This exercise calls for copying every line below that holds the word "JACK".

....................

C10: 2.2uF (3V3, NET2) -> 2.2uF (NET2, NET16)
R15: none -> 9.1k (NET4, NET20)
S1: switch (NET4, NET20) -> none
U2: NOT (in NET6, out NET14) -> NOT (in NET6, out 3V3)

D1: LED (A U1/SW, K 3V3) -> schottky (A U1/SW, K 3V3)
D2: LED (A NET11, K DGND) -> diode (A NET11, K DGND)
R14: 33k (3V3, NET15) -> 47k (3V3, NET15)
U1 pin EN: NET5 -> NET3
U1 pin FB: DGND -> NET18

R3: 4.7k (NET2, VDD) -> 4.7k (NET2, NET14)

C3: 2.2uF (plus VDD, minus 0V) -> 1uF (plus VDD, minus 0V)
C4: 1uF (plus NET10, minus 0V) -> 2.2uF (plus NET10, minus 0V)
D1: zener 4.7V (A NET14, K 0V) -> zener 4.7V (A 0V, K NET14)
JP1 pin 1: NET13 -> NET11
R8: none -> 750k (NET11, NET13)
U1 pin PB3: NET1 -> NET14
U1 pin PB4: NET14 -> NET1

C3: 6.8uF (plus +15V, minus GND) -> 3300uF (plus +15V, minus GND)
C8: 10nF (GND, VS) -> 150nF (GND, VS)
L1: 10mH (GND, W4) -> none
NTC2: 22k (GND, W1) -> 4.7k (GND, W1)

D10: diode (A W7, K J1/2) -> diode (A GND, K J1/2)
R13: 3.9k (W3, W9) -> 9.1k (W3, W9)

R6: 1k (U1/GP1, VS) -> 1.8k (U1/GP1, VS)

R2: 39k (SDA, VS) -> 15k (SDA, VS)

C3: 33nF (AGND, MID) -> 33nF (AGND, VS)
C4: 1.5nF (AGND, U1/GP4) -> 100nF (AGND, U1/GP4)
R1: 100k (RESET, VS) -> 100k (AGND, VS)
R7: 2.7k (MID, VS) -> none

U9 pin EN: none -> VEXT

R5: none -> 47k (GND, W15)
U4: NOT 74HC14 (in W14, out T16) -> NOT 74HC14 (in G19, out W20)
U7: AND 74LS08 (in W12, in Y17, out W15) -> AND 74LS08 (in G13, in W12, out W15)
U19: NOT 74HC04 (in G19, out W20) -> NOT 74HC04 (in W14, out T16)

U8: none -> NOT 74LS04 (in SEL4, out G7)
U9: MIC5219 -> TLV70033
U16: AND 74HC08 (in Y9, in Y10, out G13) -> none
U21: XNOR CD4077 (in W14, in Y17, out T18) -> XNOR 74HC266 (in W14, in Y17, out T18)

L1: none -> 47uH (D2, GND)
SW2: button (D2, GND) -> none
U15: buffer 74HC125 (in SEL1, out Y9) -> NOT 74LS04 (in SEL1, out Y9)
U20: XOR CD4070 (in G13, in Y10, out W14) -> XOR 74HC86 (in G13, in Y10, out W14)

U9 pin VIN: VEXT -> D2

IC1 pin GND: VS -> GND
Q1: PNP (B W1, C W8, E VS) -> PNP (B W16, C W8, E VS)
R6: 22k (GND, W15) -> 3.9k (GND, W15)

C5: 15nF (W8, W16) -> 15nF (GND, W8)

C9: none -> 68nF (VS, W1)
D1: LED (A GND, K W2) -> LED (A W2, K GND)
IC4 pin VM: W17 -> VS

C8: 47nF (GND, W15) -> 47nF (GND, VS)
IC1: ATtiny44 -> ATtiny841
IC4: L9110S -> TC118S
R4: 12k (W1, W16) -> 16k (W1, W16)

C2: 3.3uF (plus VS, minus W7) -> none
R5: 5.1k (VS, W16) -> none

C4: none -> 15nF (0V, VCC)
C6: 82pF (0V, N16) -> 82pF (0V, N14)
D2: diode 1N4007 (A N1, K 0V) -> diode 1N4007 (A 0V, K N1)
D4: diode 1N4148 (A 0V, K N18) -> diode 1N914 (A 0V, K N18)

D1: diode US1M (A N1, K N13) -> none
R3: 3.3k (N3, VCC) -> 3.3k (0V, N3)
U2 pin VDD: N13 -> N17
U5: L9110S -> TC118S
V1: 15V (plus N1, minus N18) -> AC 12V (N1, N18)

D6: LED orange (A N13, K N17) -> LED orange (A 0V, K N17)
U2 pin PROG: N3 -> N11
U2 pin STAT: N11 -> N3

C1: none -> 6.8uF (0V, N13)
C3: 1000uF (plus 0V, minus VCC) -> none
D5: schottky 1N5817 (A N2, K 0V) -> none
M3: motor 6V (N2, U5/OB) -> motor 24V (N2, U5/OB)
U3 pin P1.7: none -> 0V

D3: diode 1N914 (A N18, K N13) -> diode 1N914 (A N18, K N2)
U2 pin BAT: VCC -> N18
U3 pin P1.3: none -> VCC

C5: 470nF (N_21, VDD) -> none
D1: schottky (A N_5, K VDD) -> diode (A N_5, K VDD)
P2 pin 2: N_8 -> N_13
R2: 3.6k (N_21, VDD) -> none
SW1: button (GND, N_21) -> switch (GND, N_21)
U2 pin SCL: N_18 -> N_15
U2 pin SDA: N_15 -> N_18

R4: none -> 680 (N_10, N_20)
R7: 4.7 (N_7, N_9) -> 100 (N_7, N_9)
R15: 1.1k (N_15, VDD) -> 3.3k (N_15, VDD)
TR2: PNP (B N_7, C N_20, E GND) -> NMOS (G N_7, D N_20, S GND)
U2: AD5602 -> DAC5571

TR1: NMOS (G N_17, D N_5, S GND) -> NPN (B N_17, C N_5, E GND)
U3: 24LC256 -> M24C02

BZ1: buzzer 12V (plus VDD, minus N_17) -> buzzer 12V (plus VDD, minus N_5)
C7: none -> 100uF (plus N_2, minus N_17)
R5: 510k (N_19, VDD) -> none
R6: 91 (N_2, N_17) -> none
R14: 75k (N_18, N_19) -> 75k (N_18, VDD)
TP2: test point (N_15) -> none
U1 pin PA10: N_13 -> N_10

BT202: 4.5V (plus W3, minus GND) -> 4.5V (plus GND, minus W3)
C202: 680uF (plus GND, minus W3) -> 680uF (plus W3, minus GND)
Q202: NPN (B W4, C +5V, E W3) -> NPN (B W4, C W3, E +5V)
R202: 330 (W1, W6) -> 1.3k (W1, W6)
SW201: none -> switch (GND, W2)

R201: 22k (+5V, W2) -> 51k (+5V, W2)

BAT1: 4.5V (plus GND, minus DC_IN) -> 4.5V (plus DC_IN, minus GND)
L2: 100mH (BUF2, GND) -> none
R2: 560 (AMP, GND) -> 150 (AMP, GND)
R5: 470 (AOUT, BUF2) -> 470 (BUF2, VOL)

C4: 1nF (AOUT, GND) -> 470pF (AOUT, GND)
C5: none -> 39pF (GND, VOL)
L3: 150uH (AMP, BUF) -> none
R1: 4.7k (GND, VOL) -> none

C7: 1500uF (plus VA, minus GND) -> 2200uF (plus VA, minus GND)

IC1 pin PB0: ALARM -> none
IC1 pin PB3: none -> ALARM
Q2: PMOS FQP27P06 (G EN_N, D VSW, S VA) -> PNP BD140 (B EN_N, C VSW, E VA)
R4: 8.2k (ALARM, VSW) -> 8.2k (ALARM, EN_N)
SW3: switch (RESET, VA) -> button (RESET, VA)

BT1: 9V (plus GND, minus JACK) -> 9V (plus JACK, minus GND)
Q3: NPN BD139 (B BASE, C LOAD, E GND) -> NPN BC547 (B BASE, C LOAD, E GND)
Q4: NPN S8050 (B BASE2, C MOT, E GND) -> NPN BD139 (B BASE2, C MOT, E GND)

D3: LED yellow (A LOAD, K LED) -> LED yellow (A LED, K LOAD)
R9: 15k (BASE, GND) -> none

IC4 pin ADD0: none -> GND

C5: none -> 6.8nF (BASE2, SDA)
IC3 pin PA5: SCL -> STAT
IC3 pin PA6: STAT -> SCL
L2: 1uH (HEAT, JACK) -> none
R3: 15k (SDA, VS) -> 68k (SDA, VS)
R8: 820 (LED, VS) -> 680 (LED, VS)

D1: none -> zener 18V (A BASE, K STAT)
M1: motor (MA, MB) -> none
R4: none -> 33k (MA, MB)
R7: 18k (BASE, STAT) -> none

....................

= TASK OUTPUT =
BT1: 9V (plus GND, minus JACK) -> 9V (plus JACK, minus GND)
L2: 1uH (HEAT, JACK) -> none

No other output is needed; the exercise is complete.